Action item: Determine the number of lines in the data below that contain the string "WHITE", and respond with that number alone.

━━━ Exercise data

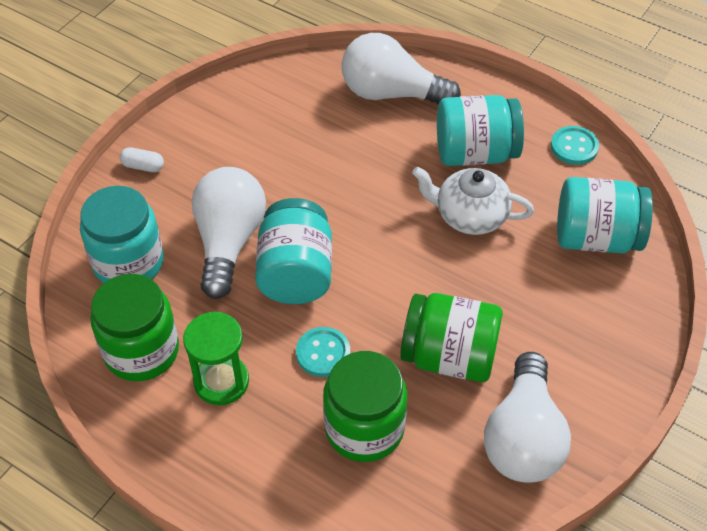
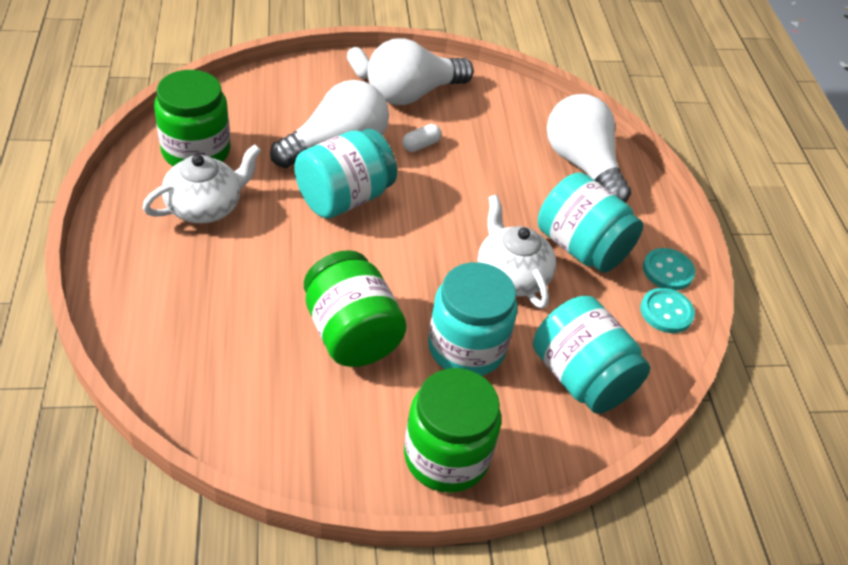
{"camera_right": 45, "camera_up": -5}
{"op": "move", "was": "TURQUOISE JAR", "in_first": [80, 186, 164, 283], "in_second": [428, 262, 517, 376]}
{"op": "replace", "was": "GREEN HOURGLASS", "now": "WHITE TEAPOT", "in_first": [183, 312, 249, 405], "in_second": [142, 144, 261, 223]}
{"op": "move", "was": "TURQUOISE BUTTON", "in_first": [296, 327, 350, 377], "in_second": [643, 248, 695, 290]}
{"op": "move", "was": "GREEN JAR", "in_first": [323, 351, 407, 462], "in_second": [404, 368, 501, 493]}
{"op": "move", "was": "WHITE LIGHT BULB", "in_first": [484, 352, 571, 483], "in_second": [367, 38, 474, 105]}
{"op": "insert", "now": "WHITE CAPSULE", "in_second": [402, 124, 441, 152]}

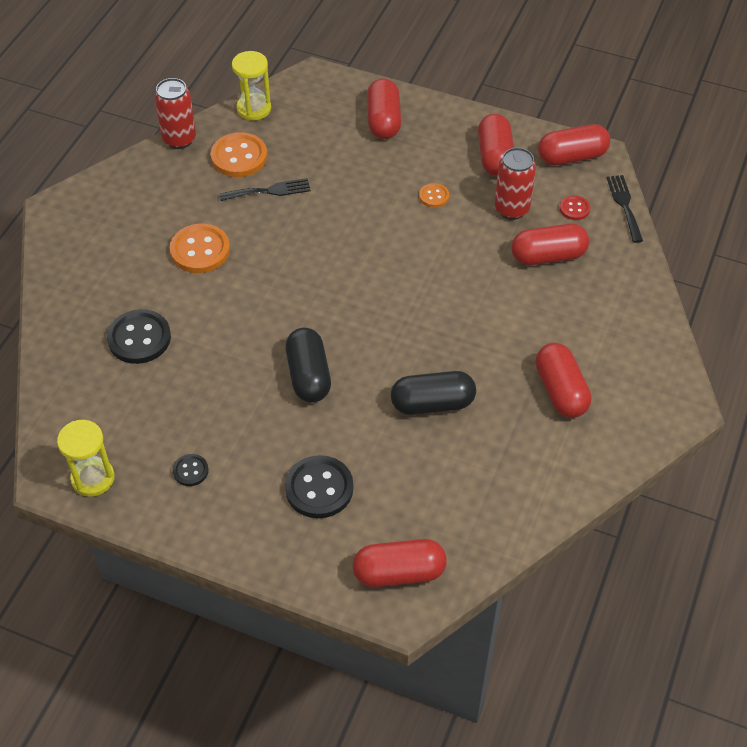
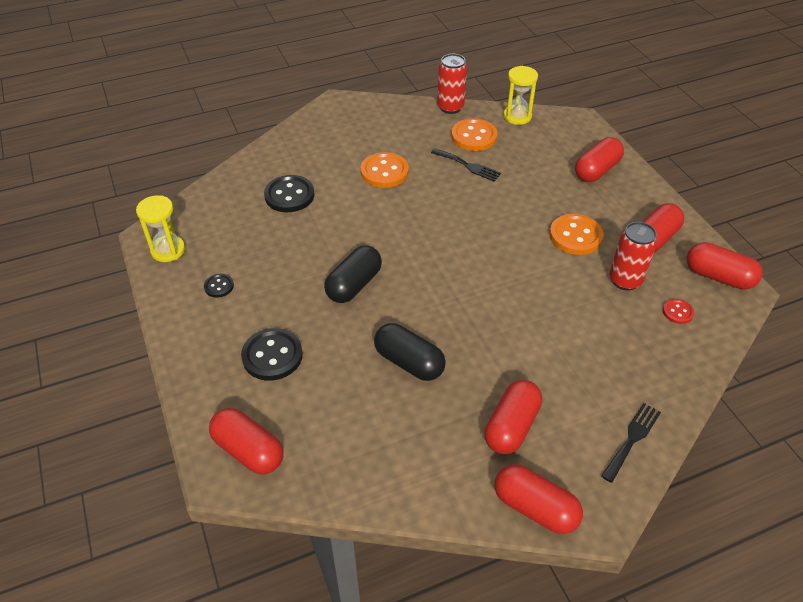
{"camera_right": 45, "camera_up": -5}
{"op": "resize", "was": "ORANGE BUTTON", "in_first": [419, 183, 449, 208], "in_second": [549, 214, 603, 255], "ratio": 1.91}
{"op": "move", "was": "RED CAPSULE", "in_first": [511, 224, 589, 265], "in_second": [495, 464, 583, 534]}
{"op": "move", "was": "BLACK FORK", "in_first": [607, 175, 643, 243], "in_second": [601, 403, 661, 483]}

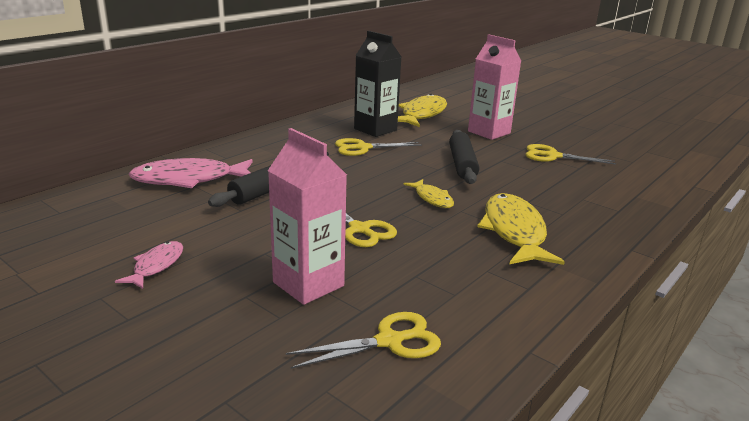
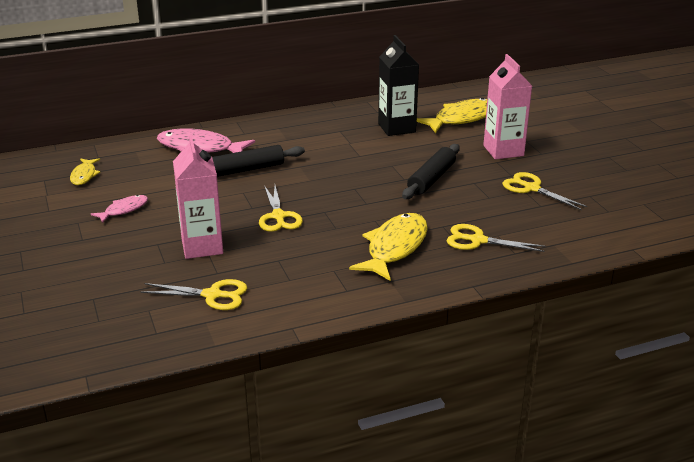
{"camera_right": 30, "camera_up": 5}
{"op": "move", "was": "YELLOW SCISSORS", "in_first": [335, 138, 422, 156], "in_second": [446, 224, 546, 252]}
{"op": "move", "was": "YELLOW FISH", "in_first": [403, 179, 454, 208], "in_second": [70, 158, 100, 185]}

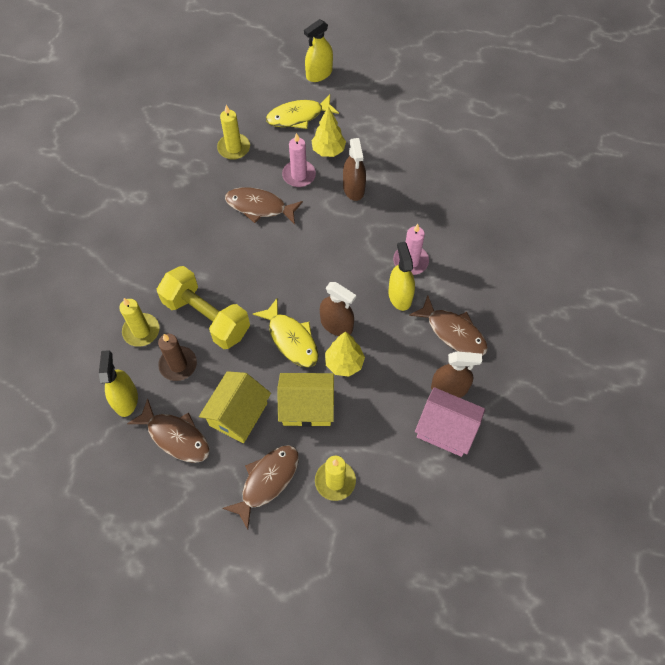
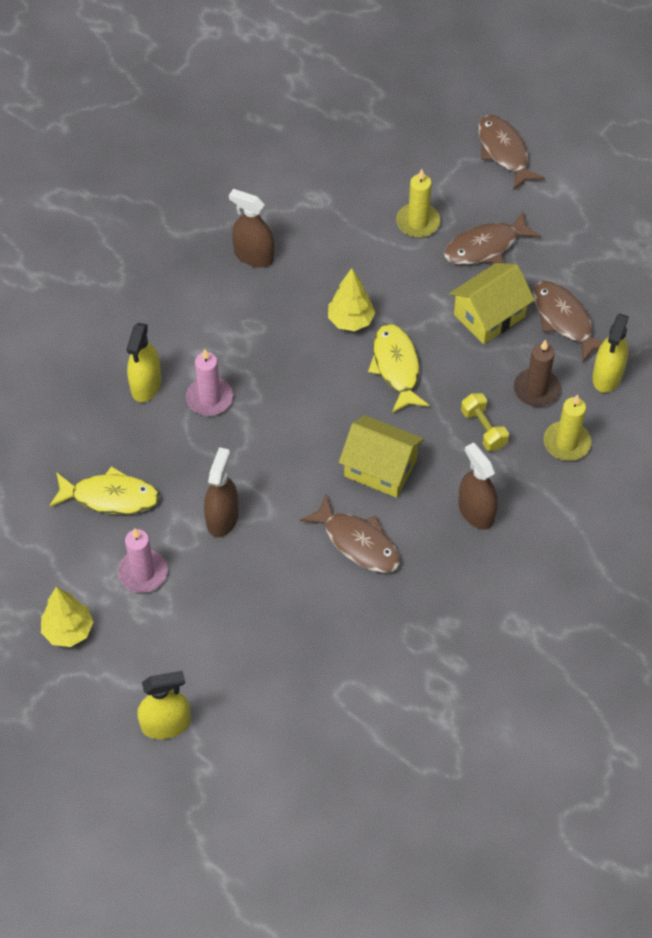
{"camera_right": -155, "camera_up": -5}
{"op": "resize", "was": "YELLOW DUMBBELL", "in_first": [157, 266, 250, 349], "in_second": [461, 393, 509, 451], "ratio": 0.5}
{"op": "delete", "was": "YELLOW CANDLE", "in_first": [217, 105, 250, 160]}
{"op": "move", "was": "YELLOW FISH", "in_first": [266, 94, 339, 129], "in_second": [49, 466, 160, 515]}
{"op": "move", "was": "YELLOW HOUSE", "in_first": [277, 373, 334, 427], "in_second": [339, 415, 424, 498]}
{"op": "move", "was": "PINK CANDLE", "in_first": [282, 133, 316, 187], "in_second": [118, 528, 168, 593]}
{"op": "move", "was": "YELLOW TREE", "in_first": [311, 106, 346, 157], "in_second": [41, 587, 93, 647]}
{"op": "move", "was": "BROWN SPRAY BOTTLE", "in_first": [320, 282, 356, 336], "in_second": [459, 442, 498, 530]}
{"op": "move", "was": "YELLOW SPRAY BOTTLE", "in_first": [388, 242, 415, 311], "in_second": [127, 323, 161, 402]}
{"op": "move", "was": "BROWN FISH", "in_first": [409, 295, 488, 356], "in_second": [478, 115, 545, 191]}
{"op": "delete", "was": "PINK HOUSE", "in_first": [415, 387, 485, 457]}

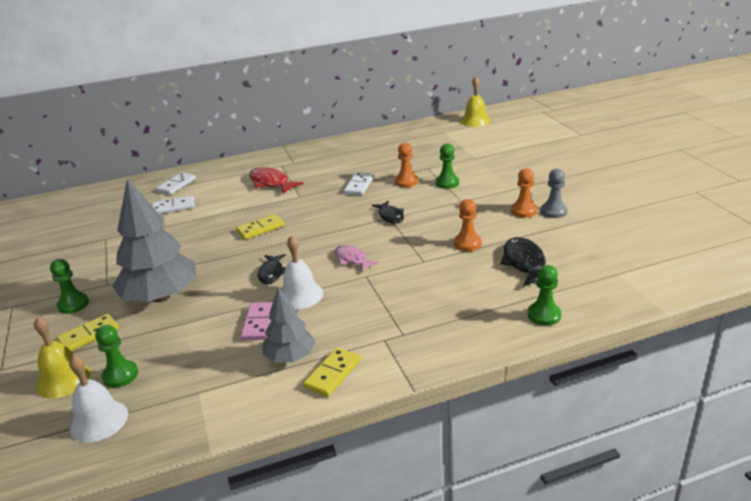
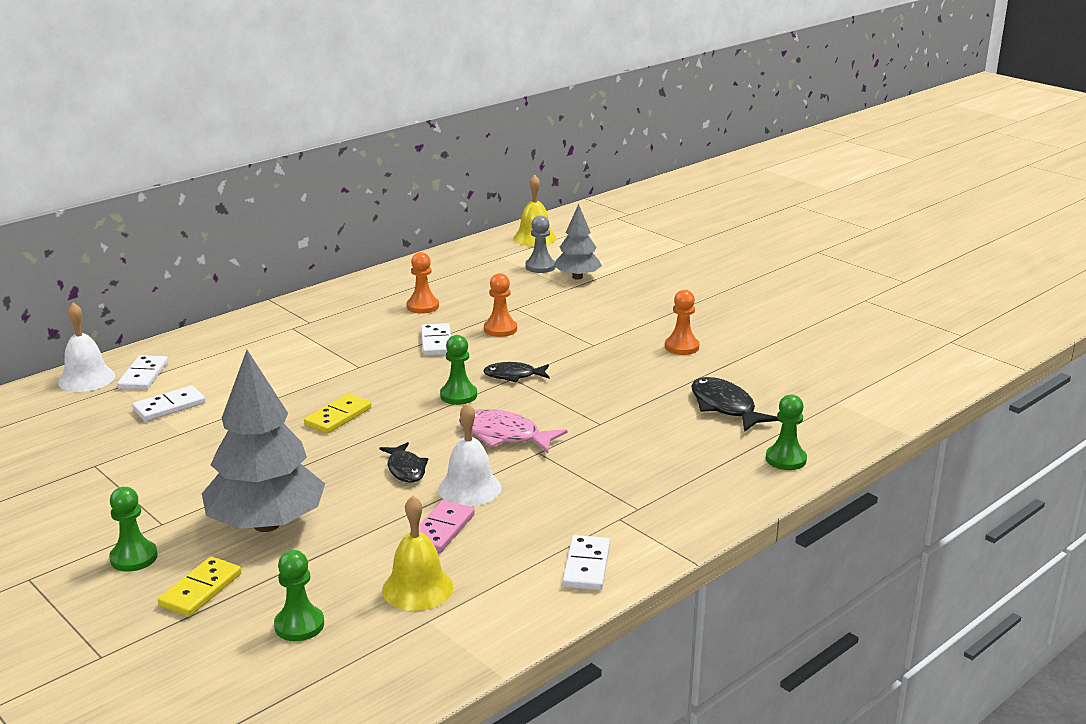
{"camera_right": -25, "camera_up": -5}
{"op": "move", "was": "YELLOW BELL", "in_first": [34, 316, 91, 399], "in_second": [382, 496, 454, 611]}
{"op": "move", "was": "WHITE BELL", "in_first": [69, 355, 128, 442], "in_second": [58, 302, 115, 392]}
{"op": "rotate", "was": "PINK DOMINO", "in_first": [241, 302, 273, 340], "in_second": [419, 500, 475, 553], "clockwise": 45}
{"op": "delete", "was": "RED FISH", "in_first": [249, 167, 303, 194]}
{"op": "move", "was": "GREY TREE", "in_first": [262, 287, 316, 362], "in_second": [554, 204, 602, 280]}
{"op": "recolor", "was": "YELLOW DOMINO", "now": "WHITE DOMINO", "in_first": [303, 347, 361, 397], "in_second": [562, 535, 610, 590]}
{"op": "resize", "was": "PINK FISH", "in_first": [335, 245, 379, 272], "in_second": [459, 409, 568, 453], "ratio": 1.51}
{"op": "rotate", "was": "BLACK FISH", "in_first": [372, 201, 404, 224], "in_second": [483, 362, 549, 382], "clockwise": 135}
{"op": "move", "was": "GREEN PAWN", "in_first": [436, 143, 459, 189], "in_second": [440, 335, 477, 405]}
{"op": "move", "was": "ORANGE PAWN", "in_first": [454, 199, 482, 251], "in_second": [407, 252, 439, 314]}
{"op": "move", "was": "GREY PAWN", "in_first": [541, 169, 568, 218], "in_second": [525, 215, 555, 273]}

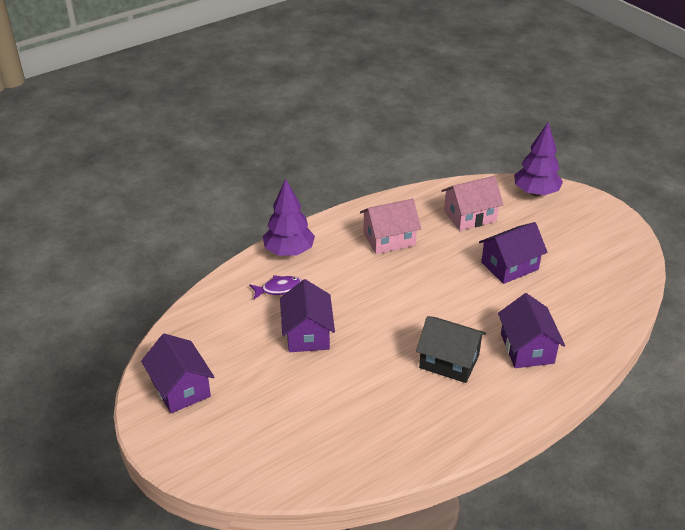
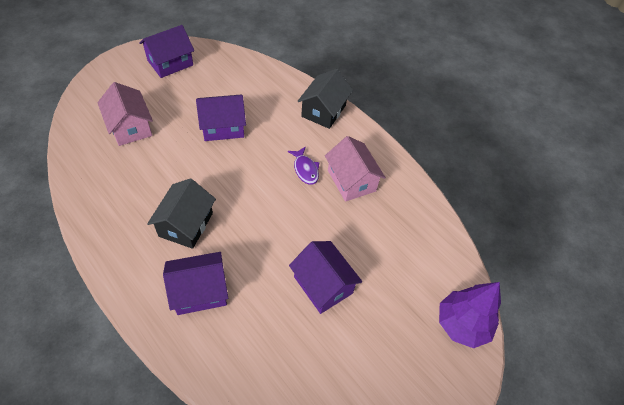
{"camera_right": 80, "camera_up": 15}
{"op": "move", "was": "PURPLE FISH", "in_first": [249, 275, 302, 299], "in_second": [288, 146, 320, 185]}
{"op": "replace", "was": "PURPLE TREE", "now": "BLACK HOUSE", "in_first": [263, 179, 315, 256], "in_second": [298, 69, 353, 129]}
{"op": "move", "was": "PINK HOUSE", "in_first": [442, 176, 504, 231], "in_second": [97, 82, 153, 146]}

━━━━━━

Response below: 5